▶ Data rows
<<<<

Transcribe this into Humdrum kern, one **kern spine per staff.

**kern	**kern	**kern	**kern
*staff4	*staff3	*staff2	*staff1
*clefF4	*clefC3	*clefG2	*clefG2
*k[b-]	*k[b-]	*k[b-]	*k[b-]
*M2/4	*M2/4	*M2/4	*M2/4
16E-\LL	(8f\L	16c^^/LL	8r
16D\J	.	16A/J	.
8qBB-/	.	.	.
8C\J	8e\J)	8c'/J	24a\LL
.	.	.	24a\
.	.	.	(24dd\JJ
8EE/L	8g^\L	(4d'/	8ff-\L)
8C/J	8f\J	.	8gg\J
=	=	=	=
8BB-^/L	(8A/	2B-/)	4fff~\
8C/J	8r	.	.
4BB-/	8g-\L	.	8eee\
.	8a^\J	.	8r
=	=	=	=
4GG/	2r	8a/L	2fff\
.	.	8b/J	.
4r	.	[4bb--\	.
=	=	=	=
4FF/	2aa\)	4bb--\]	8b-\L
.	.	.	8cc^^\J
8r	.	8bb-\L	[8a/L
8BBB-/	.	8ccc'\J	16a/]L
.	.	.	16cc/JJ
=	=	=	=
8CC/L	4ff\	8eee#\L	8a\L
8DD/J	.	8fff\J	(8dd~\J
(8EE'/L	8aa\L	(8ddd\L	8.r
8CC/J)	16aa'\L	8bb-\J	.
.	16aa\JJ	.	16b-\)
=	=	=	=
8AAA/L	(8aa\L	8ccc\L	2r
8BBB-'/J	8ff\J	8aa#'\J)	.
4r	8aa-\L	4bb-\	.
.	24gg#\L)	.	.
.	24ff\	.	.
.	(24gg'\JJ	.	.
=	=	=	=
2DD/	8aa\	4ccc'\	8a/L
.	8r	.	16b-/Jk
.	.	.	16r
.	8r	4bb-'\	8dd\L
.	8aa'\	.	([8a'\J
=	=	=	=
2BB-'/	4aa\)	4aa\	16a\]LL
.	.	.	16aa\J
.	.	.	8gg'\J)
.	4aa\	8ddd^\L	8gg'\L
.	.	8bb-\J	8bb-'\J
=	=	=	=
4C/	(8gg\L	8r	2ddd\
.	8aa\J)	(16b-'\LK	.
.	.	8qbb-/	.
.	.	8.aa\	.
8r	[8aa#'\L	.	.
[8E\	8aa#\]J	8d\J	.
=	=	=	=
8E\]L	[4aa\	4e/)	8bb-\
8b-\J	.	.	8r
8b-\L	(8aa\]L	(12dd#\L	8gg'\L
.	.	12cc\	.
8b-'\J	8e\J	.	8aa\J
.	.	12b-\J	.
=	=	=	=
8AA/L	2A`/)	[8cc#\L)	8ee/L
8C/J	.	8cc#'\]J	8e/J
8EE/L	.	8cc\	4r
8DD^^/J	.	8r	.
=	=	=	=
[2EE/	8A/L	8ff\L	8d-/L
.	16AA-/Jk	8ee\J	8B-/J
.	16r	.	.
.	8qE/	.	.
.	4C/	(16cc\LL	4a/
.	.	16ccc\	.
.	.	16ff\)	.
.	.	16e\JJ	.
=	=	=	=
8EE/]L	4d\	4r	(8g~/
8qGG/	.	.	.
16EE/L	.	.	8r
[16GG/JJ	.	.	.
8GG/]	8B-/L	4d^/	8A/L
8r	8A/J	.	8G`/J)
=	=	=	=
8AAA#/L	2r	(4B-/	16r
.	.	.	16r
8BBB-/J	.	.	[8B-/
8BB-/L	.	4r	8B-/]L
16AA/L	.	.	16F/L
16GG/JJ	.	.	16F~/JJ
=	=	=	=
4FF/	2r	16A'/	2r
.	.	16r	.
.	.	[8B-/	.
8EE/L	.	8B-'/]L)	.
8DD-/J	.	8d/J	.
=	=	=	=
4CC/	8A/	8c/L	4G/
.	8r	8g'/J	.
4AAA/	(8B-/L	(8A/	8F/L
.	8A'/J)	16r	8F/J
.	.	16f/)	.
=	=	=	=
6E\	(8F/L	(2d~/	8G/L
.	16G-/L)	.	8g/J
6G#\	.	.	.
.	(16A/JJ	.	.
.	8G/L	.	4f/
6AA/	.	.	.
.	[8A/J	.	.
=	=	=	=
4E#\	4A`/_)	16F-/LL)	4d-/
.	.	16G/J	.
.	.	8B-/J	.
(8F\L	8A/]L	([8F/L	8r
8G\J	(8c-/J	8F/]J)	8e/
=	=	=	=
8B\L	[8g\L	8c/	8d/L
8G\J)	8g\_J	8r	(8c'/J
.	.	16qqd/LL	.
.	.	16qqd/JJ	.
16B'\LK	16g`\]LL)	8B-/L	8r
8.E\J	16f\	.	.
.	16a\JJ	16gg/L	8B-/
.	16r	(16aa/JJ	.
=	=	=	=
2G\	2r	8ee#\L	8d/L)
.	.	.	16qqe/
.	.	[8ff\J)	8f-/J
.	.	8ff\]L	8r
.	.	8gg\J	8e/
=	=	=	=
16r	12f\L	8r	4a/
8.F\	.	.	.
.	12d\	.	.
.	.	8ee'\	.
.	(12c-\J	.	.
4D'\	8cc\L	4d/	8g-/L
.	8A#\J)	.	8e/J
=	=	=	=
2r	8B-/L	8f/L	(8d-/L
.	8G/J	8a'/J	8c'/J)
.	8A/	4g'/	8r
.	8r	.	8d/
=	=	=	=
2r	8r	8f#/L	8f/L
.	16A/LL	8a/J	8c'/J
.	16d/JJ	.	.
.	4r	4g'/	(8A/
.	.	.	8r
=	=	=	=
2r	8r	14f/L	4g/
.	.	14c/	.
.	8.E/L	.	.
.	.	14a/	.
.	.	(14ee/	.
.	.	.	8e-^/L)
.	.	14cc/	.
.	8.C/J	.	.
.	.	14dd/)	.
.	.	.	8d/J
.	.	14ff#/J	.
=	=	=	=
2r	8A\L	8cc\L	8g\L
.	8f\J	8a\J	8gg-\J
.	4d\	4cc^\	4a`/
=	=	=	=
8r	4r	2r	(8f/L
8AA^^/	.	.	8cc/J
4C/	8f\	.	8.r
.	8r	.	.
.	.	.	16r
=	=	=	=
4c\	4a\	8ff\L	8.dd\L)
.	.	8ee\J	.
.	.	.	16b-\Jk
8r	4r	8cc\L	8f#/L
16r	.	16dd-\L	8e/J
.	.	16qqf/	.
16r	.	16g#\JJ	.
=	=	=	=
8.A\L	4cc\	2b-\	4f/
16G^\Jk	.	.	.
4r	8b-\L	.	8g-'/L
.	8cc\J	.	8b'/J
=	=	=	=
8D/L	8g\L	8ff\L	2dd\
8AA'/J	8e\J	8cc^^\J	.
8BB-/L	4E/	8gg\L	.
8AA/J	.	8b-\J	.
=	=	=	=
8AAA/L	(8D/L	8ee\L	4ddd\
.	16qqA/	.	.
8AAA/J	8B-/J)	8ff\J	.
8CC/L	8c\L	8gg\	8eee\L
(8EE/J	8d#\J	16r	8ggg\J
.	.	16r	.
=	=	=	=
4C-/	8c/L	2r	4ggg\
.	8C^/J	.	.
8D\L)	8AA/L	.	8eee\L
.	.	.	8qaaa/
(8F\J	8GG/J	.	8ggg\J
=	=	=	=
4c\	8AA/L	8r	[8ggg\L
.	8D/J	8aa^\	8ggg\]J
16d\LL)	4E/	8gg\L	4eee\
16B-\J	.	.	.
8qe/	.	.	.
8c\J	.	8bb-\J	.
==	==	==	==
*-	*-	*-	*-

>>>>

▶ Aim
How many lines of the listing above contain the string "kern"? Reply with the number alone.

▶ The result
2